:: Source data ::

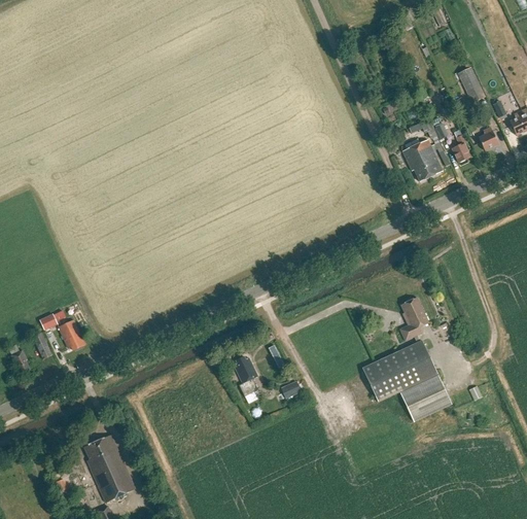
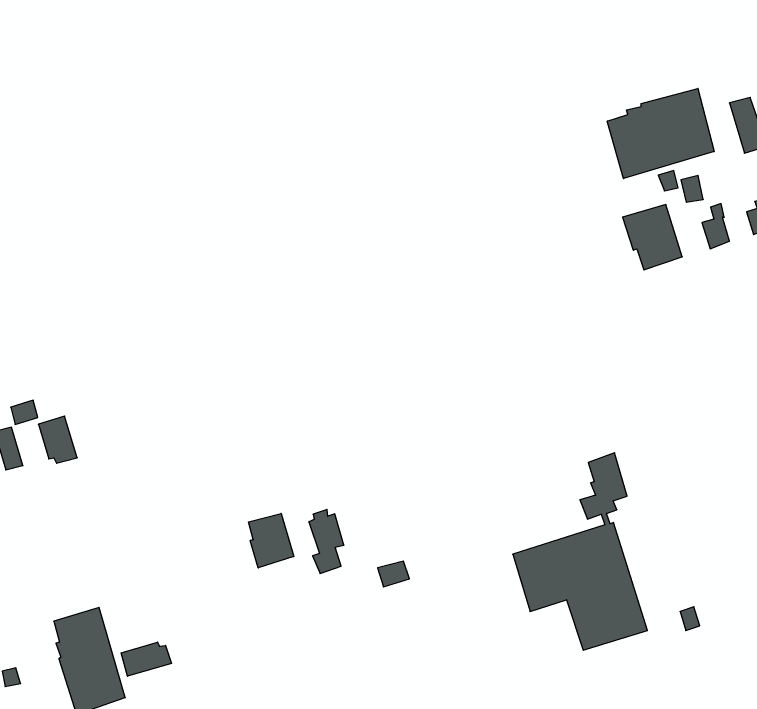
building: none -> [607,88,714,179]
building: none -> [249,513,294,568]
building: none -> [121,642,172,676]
...
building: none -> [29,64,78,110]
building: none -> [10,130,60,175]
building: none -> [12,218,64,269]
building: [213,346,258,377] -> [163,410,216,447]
* * *
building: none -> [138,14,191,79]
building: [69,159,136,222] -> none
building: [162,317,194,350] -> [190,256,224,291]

:: Your assignment ::
Within the listing above, locate the line containing "building: none -> [607,88,714,179]" and the line containing "building: none -> [121,642,172,676]". Reproduce those two lines and all lines between them exactly, with nothing added.

:: Output of the task ::
building: none -> [607,88,714,179]
building: none -> [249,513,294,568]
building: none -> [121,642,172,676]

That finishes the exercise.